▶ _Directions_
When the line containing "grey rocket 98" is reached, copy it and each subsequent line of the material below exactly, through the last line.
┌──
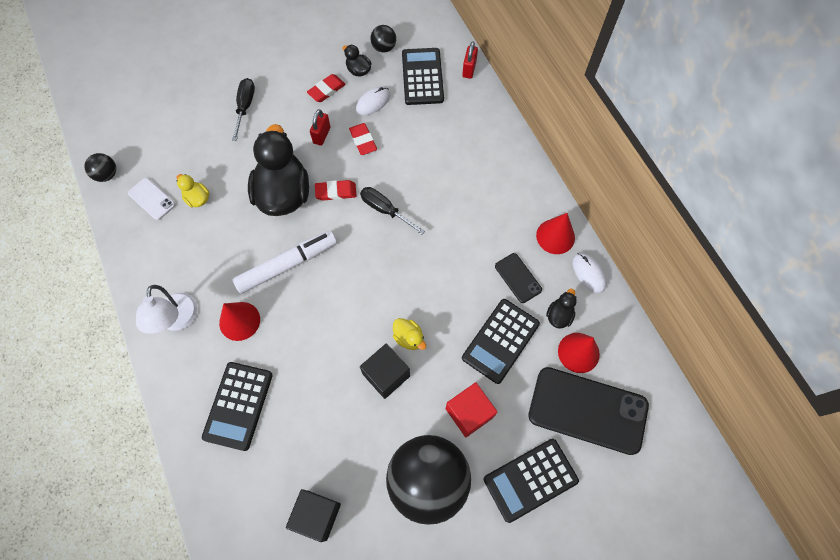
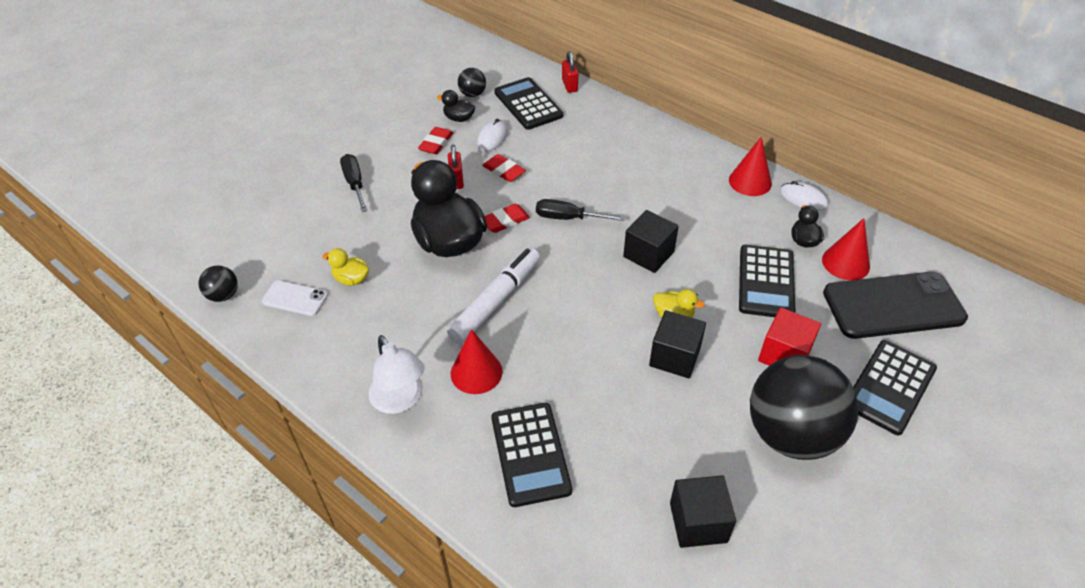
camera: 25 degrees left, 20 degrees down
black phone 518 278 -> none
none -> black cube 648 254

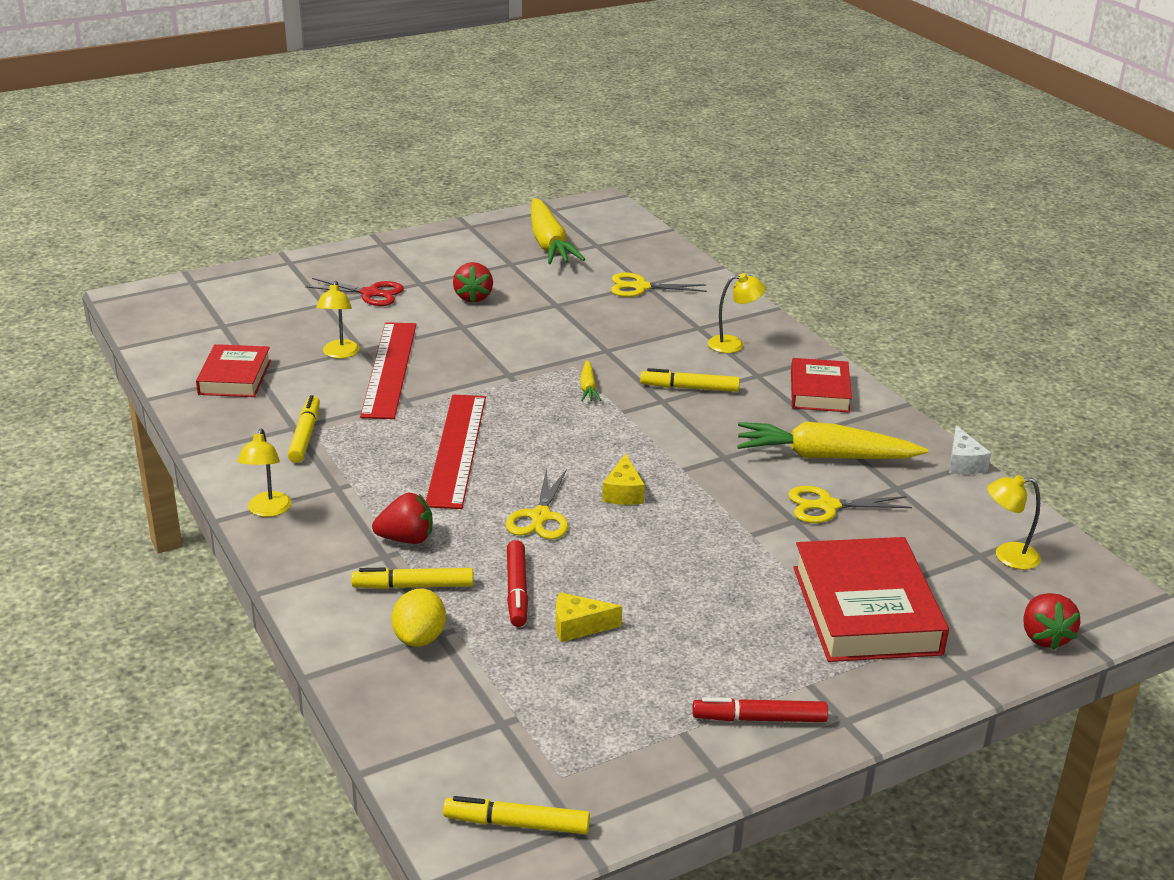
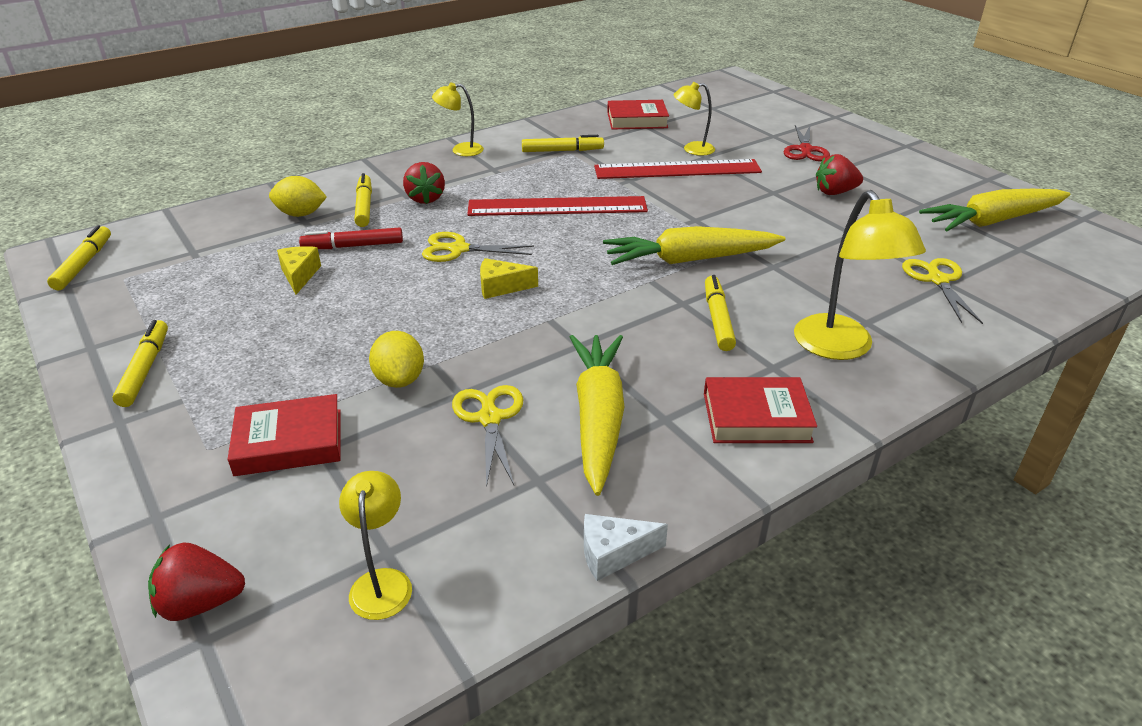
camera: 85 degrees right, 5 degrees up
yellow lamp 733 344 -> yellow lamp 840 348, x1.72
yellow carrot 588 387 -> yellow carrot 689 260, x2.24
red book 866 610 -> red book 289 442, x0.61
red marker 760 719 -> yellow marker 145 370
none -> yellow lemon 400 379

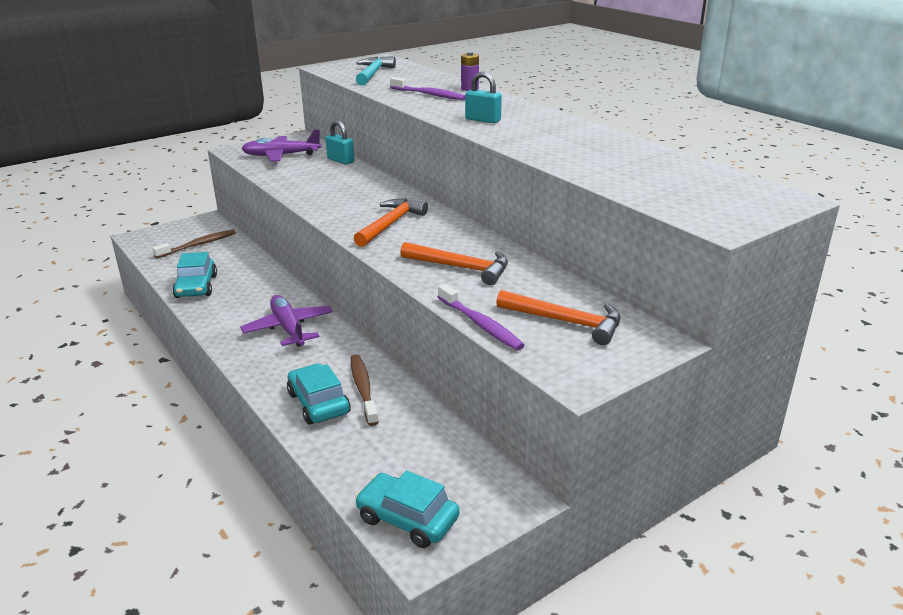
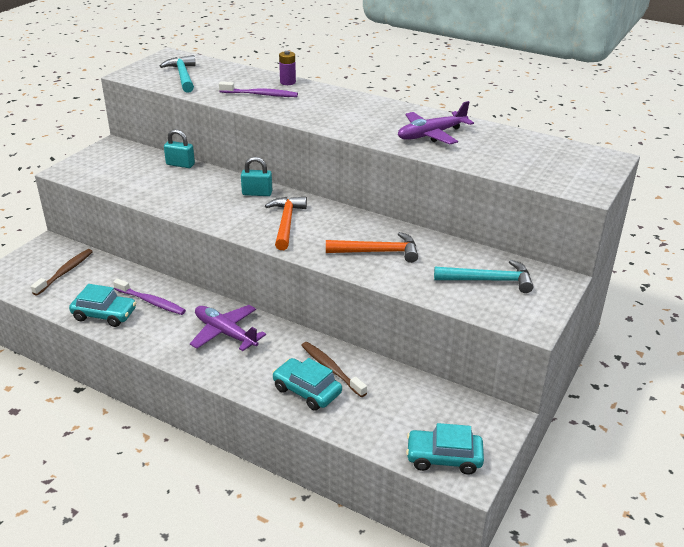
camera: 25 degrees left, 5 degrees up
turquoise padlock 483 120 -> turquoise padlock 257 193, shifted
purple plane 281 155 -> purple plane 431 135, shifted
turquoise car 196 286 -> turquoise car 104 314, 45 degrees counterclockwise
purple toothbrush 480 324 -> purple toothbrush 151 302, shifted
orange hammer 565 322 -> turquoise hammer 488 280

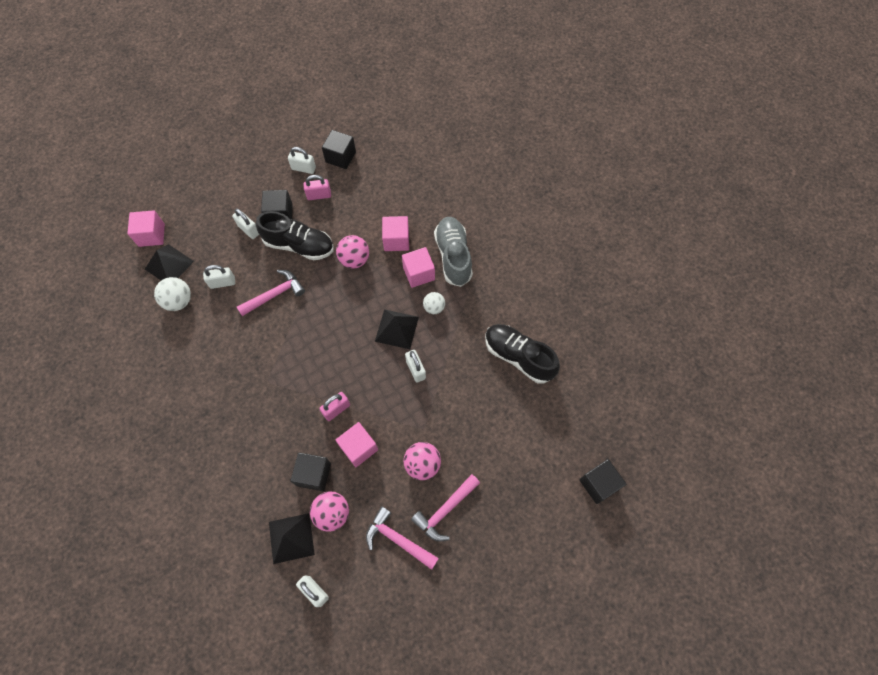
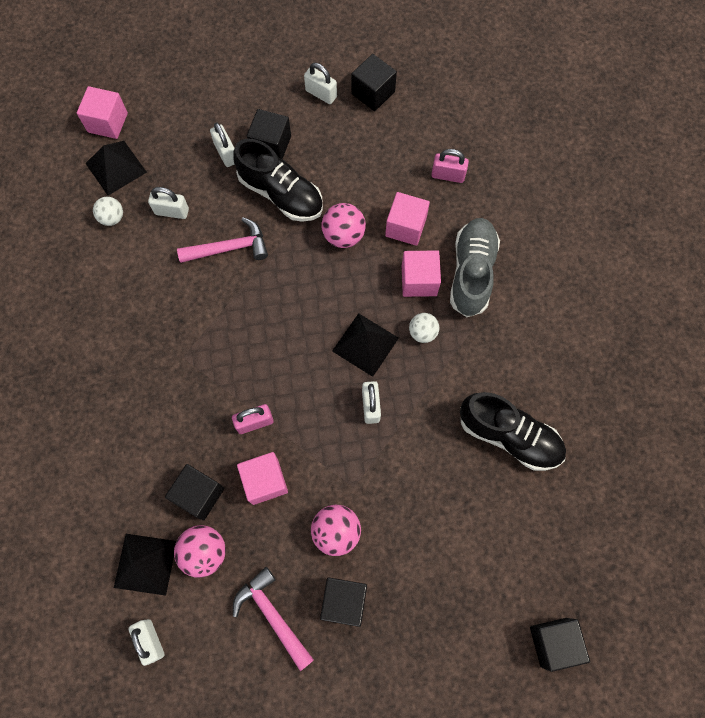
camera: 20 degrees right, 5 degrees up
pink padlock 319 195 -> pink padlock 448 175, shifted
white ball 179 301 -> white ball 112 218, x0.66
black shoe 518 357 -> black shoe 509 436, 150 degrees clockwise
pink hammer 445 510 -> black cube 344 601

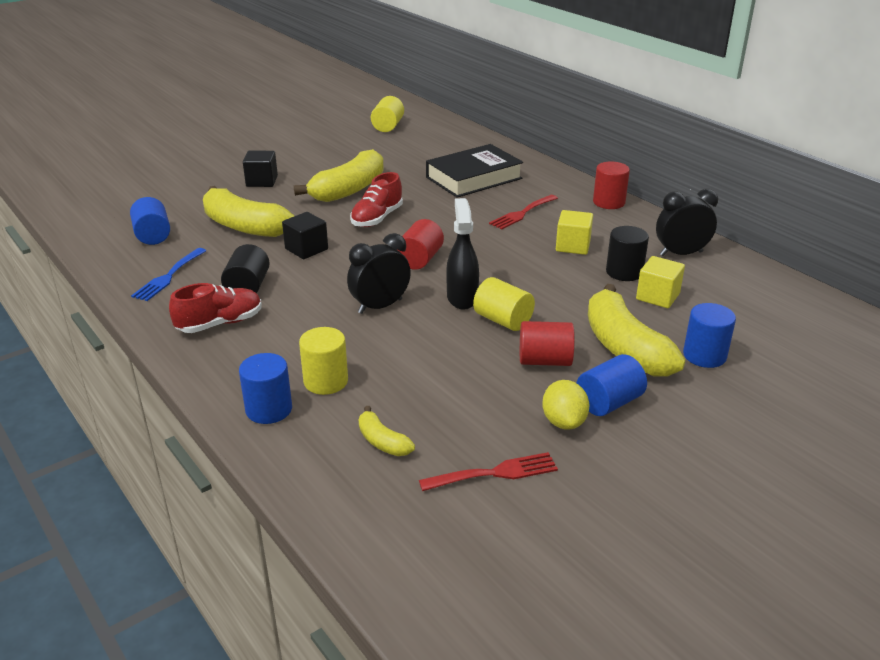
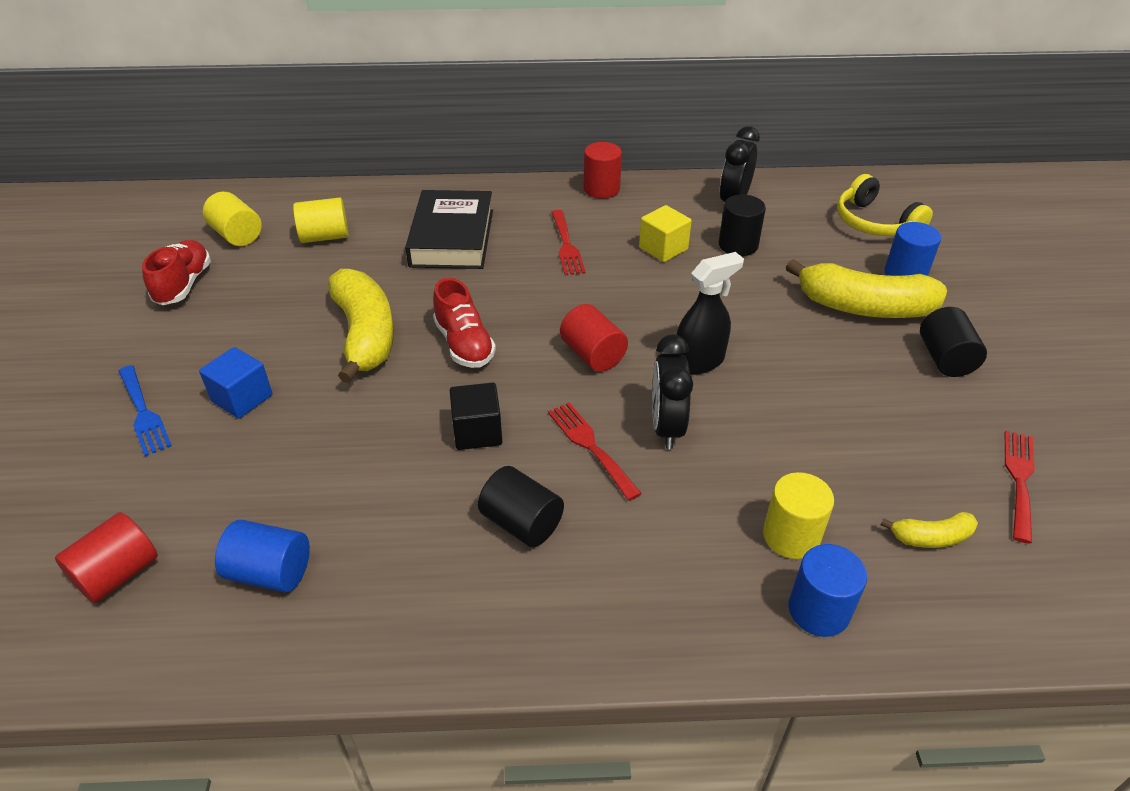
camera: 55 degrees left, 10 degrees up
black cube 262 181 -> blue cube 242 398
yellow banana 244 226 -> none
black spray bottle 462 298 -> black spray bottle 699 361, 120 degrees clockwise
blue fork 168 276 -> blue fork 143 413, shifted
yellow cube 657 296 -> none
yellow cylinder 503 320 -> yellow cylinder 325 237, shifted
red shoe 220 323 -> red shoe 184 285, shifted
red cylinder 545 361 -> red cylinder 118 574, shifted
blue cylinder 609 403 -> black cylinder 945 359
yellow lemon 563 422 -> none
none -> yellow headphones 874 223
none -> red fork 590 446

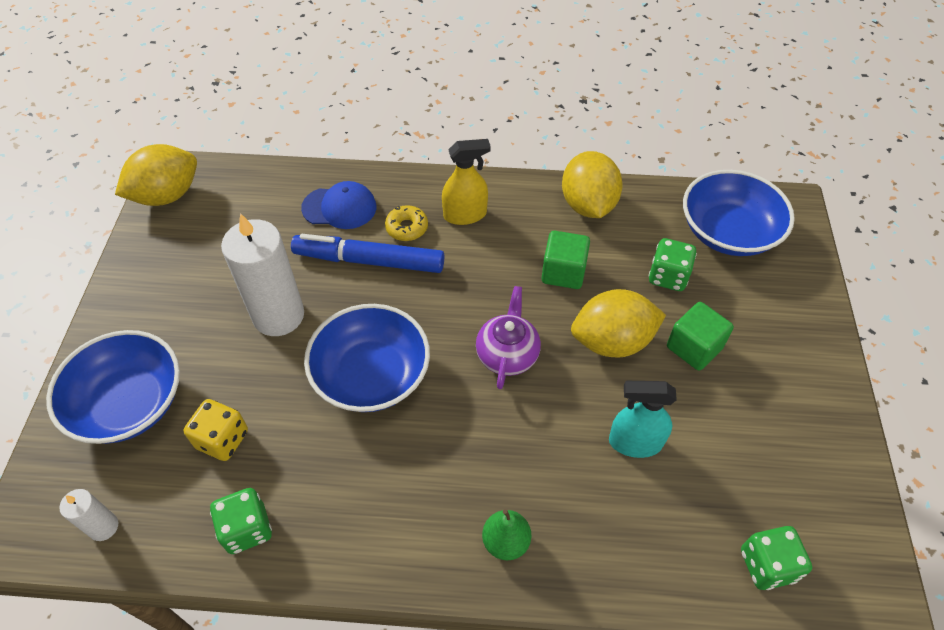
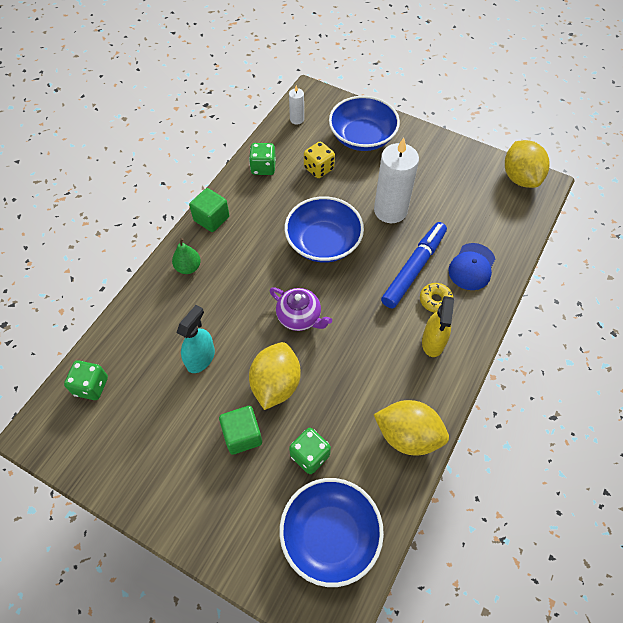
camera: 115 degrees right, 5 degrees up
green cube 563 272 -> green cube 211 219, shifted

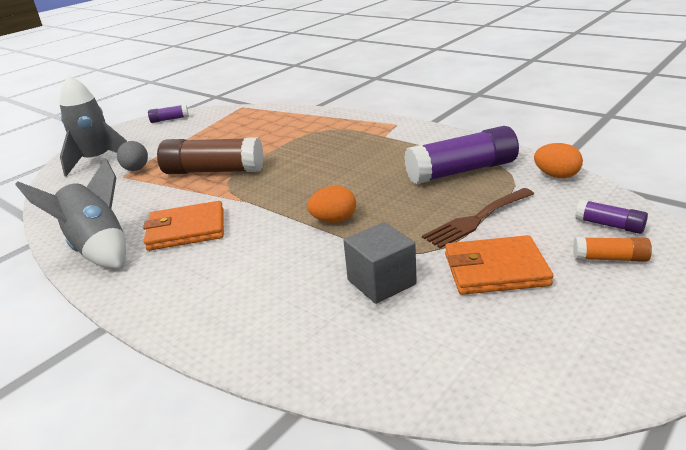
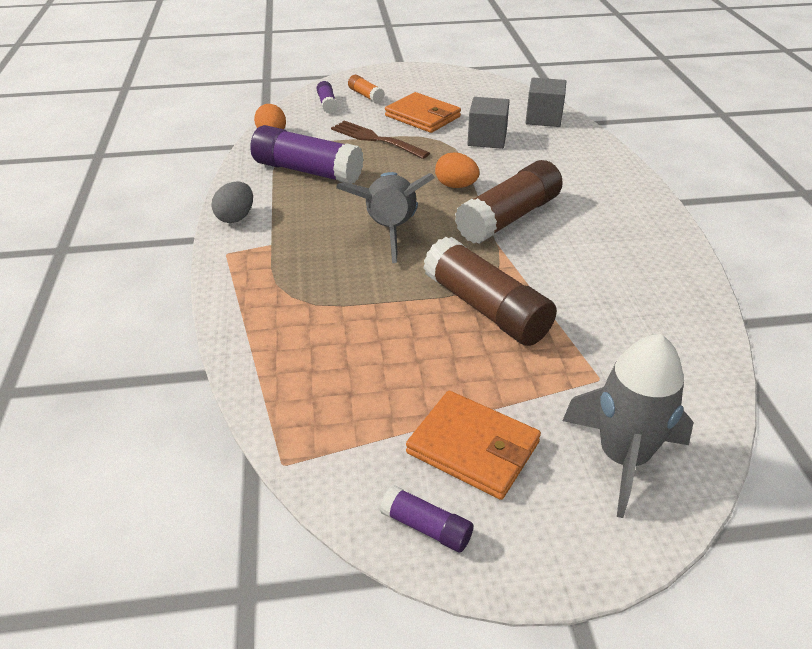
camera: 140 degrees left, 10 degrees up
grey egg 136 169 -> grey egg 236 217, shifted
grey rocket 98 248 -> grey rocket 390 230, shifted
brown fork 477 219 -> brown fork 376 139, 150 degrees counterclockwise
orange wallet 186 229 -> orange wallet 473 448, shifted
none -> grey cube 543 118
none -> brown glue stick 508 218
└──
▶ _Solution to the problem_
grey rocket 98 248 -> grey rocket 390 230, shifted
brown fork 477 219 -> brown fork 376 139, 150 degrees counterclockwise
orange wallet 186 229 -> orange wallet 473 448, shifted
none -> grey cube 543 118
none -> brown glue stick 508 218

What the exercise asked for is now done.